THE PROBLEM: Only an exact repetition of the lines from the one that holds "U26: NOR 74HC02" to the end of the records is wanted.

DATA LISTING:
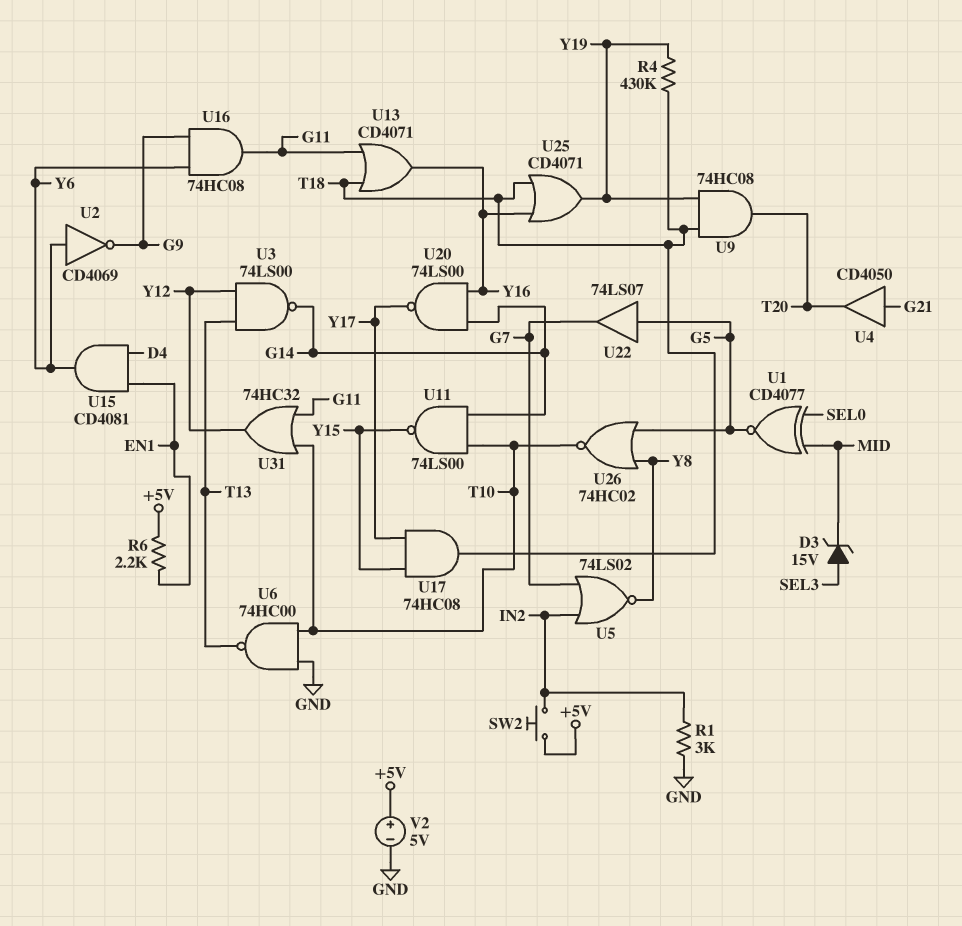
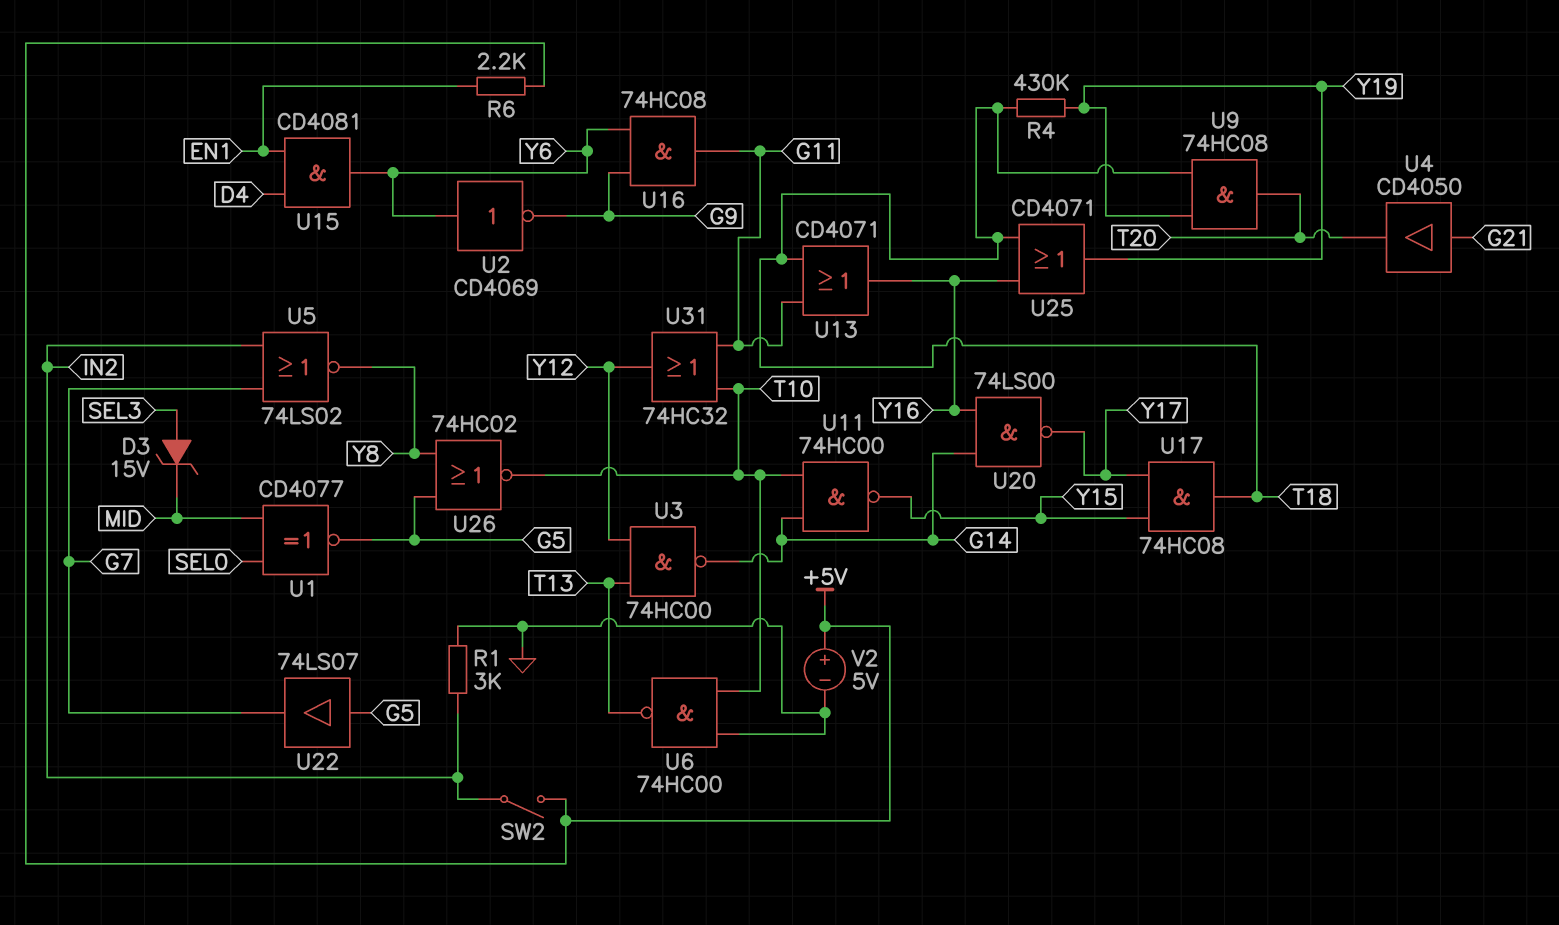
SW2: button (+5V, IN2) -> switch (+5V, IN2)
U3: NAND 74LS00 (in T13, in Y12, out G14) -> NAND 74HC00 (in T13, in Y12, out G14)
U11: NAND 74LS00 (in G14, in T10, out Y15) -> NAND 74HC00 (in G14, in T10, out Y15)

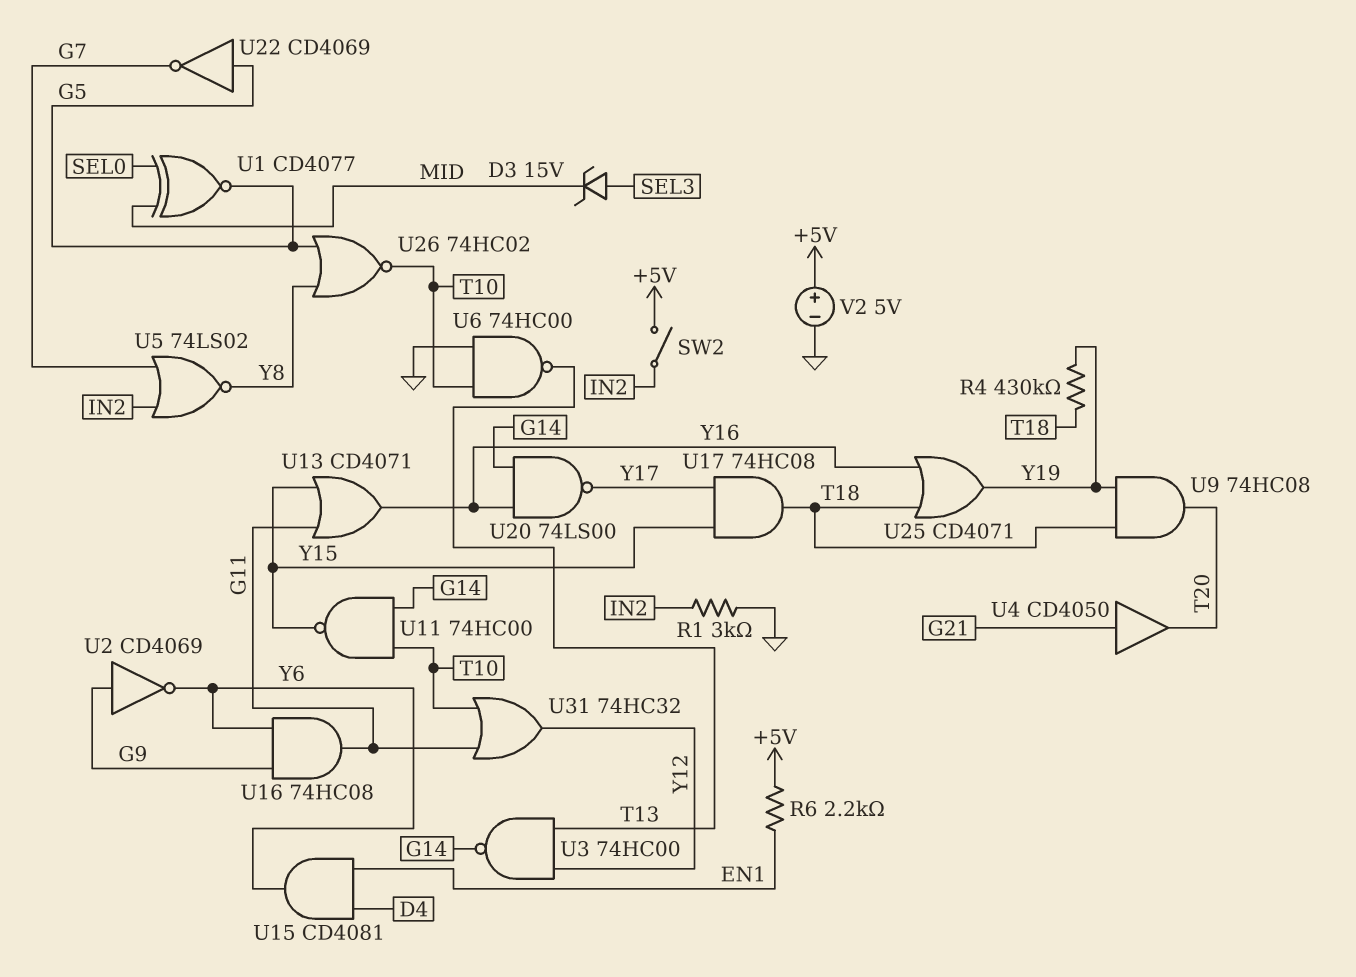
U2: NOT CD4069 (in Y6, out G9) -> NOT CD4069 (in G9, out Y6)
U13: OR CD4071 (in G11, in T18, out Y16) -> OR CD4071 (in G11, in Y15, out Y16)
U22: buffer 74LS07 (in G5, out G7) -> NOT CD4069 (in G5, out G7)

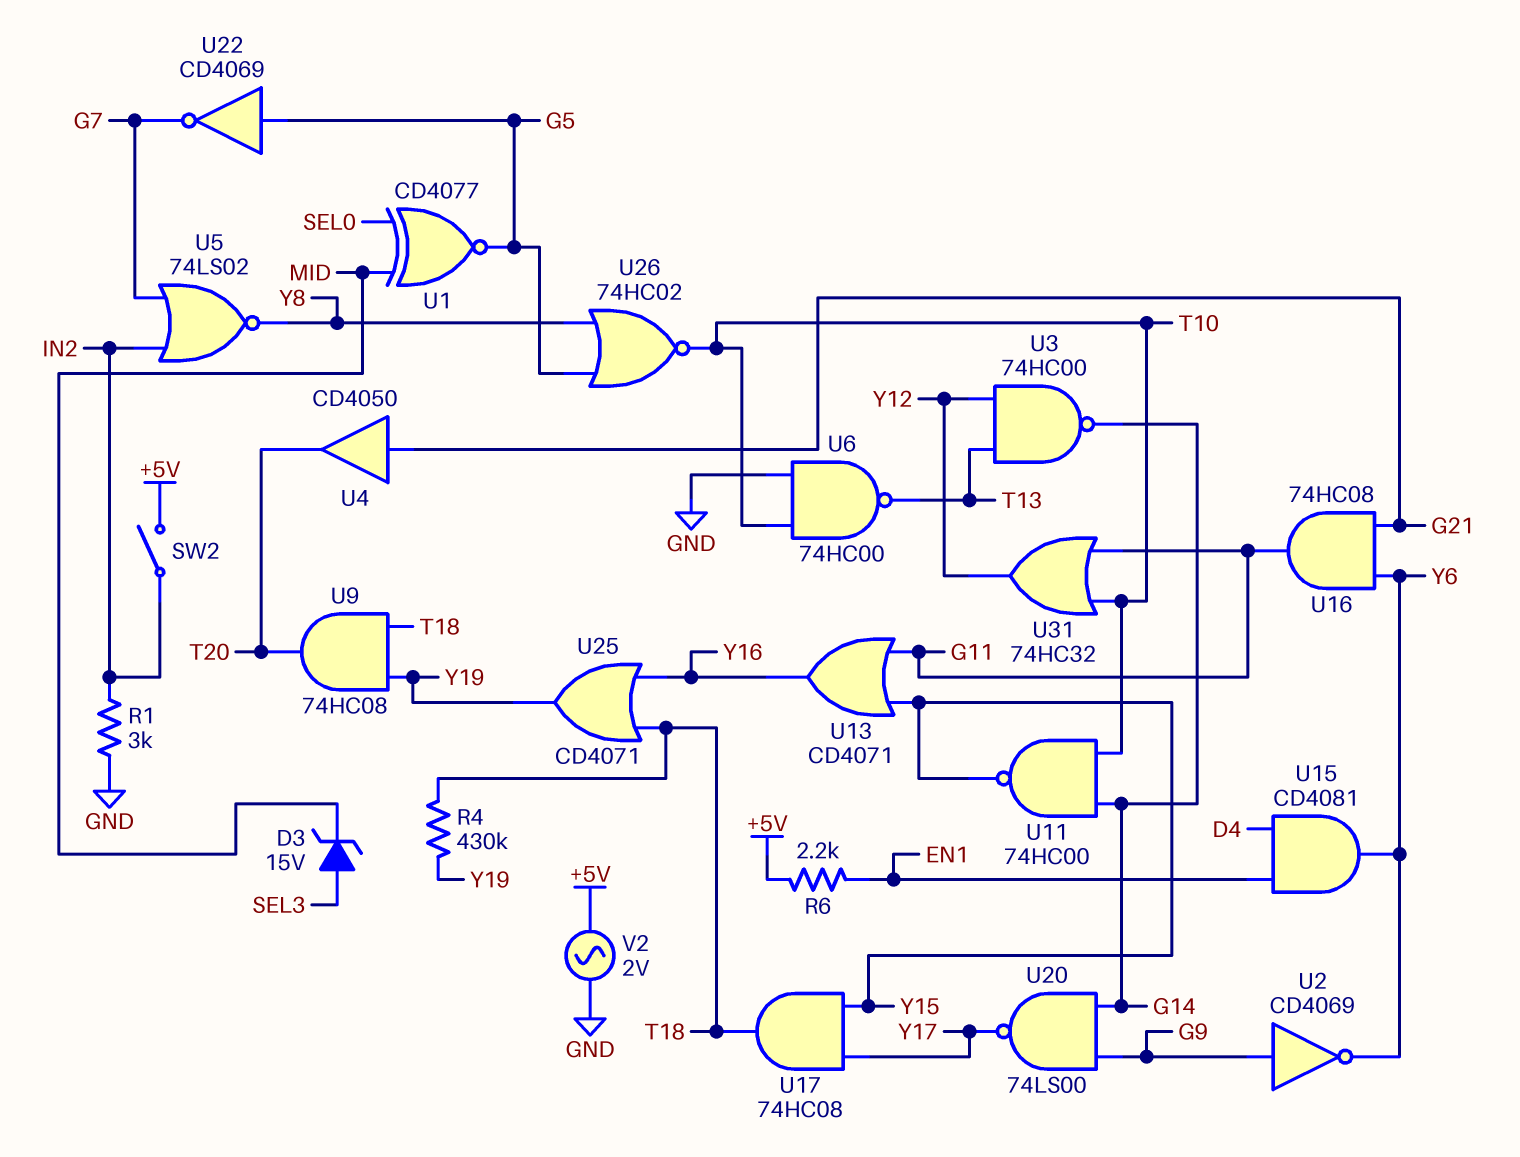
U16: AND 74HC08 (in G9, in Y6, out G11) -> AND 74HC08 (in G21, in Y6, out G11)
U20: NAND 74LS00 (in G14, in Y16, out Y17) -> NAND 74LS00 (in G9, in G14, out Y17)
V2: 5V (plus +5V, minus GND) -> AC 2V (+5V, GND)

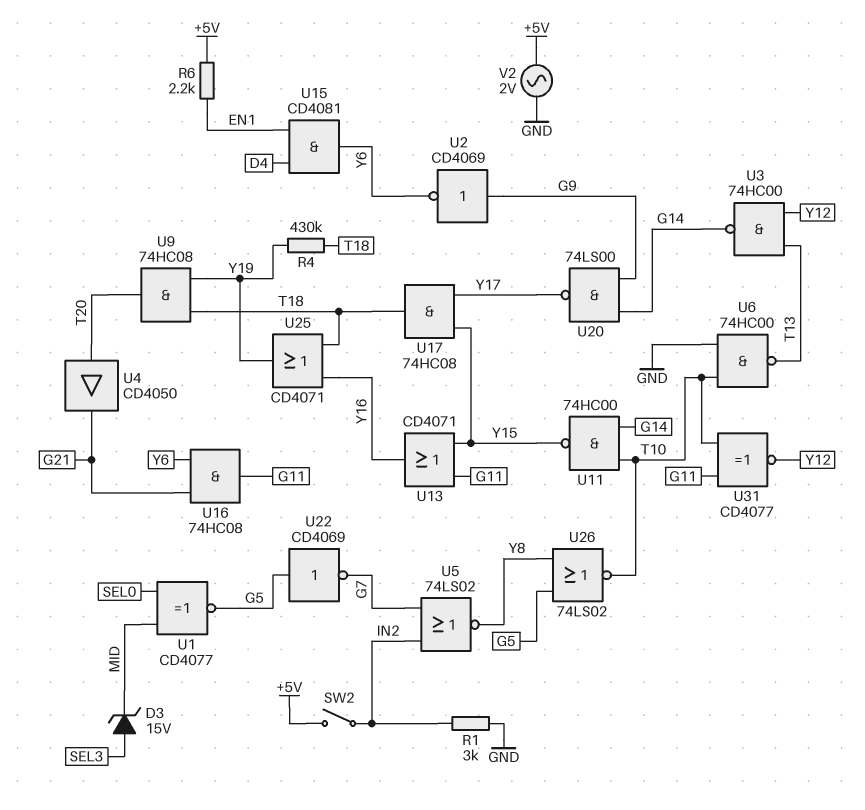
U4: buffer CD4050 (in G21, out T20) -> buffer CD4050 (in T20, out G21)
U26: NOR 74HC02 (in G5, in Y8, out T10) -> NOR 74LS02 (in G5, in Y8, out T10)
U31: OR 74HC32 (in G11, in T10, out Y12) -> XNOR CD4077 (in G11, in T10, out Y12)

COMPLETED TASK:
U26: NOR 74HC02 (in G5, in Y8, out T10) -> NOR 74LS02 (in G5, in Y8, out T10)
U31: OR 74HC32 (in G11, in T10, out Y12) -> XNOR CD4077 (in G11, in T10, out Y12)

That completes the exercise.